> [What is required] Write the records out again. Match them exactly.

#### Dataset

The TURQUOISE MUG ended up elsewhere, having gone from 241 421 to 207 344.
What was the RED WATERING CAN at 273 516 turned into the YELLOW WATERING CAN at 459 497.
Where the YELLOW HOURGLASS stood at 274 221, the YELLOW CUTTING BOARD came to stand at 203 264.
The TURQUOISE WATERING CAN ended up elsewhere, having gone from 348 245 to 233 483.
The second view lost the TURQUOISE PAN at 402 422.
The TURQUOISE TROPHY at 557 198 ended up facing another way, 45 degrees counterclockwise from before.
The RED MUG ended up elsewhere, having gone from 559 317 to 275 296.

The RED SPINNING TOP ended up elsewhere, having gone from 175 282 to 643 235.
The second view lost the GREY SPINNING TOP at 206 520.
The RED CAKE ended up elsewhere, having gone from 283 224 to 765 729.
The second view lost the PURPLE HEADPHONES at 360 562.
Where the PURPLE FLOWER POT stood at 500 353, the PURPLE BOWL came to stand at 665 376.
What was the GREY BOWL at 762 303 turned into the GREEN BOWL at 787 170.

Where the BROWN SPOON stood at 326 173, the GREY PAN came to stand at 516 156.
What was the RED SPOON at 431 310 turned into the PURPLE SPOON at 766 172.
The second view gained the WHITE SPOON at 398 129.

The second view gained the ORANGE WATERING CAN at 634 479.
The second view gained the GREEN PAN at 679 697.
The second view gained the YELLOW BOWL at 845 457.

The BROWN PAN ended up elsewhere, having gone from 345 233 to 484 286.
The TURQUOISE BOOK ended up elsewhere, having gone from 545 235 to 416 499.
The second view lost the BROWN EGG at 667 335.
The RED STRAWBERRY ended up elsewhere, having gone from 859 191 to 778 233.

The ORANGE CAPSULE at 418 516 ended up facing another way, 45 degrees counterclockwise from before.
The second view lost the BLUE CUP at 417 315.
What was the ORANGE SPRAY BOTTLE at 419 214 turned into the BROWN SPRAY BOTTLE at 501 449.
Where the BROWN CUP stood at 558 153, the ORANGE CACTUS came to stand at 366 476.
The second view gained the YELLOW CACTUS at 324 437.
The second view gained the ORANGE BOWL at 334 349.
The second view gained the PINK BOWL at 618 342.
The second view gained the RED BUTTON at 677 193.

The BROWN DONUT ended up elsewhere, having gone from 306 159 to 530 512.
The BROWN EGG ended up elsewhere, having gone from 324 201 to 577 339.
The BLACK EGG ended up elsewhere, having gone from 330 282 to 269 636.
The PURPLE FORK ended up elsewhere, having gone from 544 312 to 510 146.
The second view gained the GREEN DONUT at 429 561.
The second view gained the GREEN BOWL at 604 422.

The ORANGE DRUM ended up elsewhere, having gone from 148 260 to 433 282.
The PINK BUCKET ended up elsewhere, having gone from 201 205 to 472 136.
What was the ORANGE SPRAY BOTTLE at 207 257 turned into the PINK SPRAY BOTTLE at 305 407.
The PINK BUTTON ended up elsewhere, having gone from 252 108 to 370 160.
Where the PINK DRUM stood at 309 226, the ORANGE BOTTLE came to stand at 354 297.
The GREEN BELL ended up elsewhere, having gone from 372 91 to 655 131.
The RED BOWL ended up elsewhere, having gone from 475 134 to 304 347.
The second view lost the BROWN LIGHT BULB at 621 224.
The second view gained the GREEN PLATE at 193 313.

########

> [Response]
The TURQUOISE MUG ended up elsewhere, having gone from 241 421 to 207 344.
What was the RED WATERING CAN at 273 516 turned into the YELLOW WATERING CAN at 459 497.
Where the YELLOW HOURGLASS stood at 274 221, the YELLOW CUTTING BOARD came to stand at 203 264.
The TURQUOISE WATERING CAN ended up elsewhere, having gone from 348 245 to 233 483.
The second view lost the TURQUOISE PAN at 402 422.
The TURQUOISE TROPHY at 557 198 ended up facing another way, 45 degrees counterclockwise from before.
The RED MUG ended up elsewhere, having gone from 559 317 to 275 296.

The RED SPINNING TOP ended up elsewhere, having gone from 175 282 to 643 235.
The second view lost the GREY SPINNING TOP at 206 520.
The RED CAKE ended up elsewhere, having gone from 283 224 to 765 729.
The second view lost the PURPLE HEADPHONES at 360 562.
Where the PURPLE FLOWER POT stood at 500 353, the PURPLE BOWL came to stand at 665 376.
What was the GREY BOWL at 762 303 turned into the GREEN BOWL at 787 170.

Where the BROWN SPOON stood at 326 173, the GREY PAN came to stand at 516 156.
What was the RED SPOON at 431 310 turned into the PURPLE SPOON at 766 172.
The second view gained the WHITE SPOON at 398 129.

The second view gained the ORANGE WATERING CAN at 634 479.
The second view gained the GREEN PAN at 679 697.
The second view gained the YELLOW BOWL at 845 457.

The BROWN PAN ended up elsewhere, having gone from 345 233 to 484 286.
The TURQUOISE BOOK ended up elsewhere, having gone from 545 235 to 416 499.
The second view lost the BROWN EGG at 667 335.
The RED STRAWBERRY ended up elsewhere, having gone from 859 191 to 778 233.

The ORANGE CAPSULE at 418 516 ended up facing another way, 45 degrees counterclockwise from before.
The second view lost the BLUE CUP at 417 315.
What was the ORANGE SPRAY BOTTLE at 419 214 turned into the BROWN SPRAY BOTTLE at 501 449.
Where the BROWN CUP stood at 558 153, the ORANGE CACTUS came to stand at 366 476.
The second view gained the YELLOW CACTUS at 324 437.
The second view gained the ORANGE BOWL at 334 349.
The second view gained the PINK BOWL at 618 342.
The second view gained the RED BUTTON at 677 193.

The BROWN DONUT ended up elsewhere, having gone from 306 159 to 530 512.
The BROWN EGG ended up elsewhere, having gone from 324 201 to 577 339.
The BLACK EGG ended up elsewhere, having gone from 330 282 to 269 636.
The PURPLE FORK ended up elsewhere, having gone from 544 312 to 510 146.
The second view gained the GREEN DONUT at 429 561.
The second view gained the GREEN BOWL at 604 422.

The ORANGE DRUM ended up elsewhere, having gone from 148 260 to 433 282.
The PINK BUCKET ended up elsewhere, having gone from 201 205 to 472 136.
What was the ORANGE SPRAY BOTTLE at 207 257 turned into the PINK SPRAY BOTTLE at 305 407.
The PINK BUTTON ended up elsewhere, having gone from 252 108 to 370 160.
Where the PINK DRUM stood at 309 226, the ORANGE BOTTLE came to stand at 354 297.
The GREEN BELL ended up elsewhere, having gone from 372 91 to 655 131.
The RED BOWL ended up elsewhere, having gone from 475 134 to 304 347.
The second view lost the BROWN LIGHT BULB at 621 224.
The second view gained the GREEN PLATE at 193 313.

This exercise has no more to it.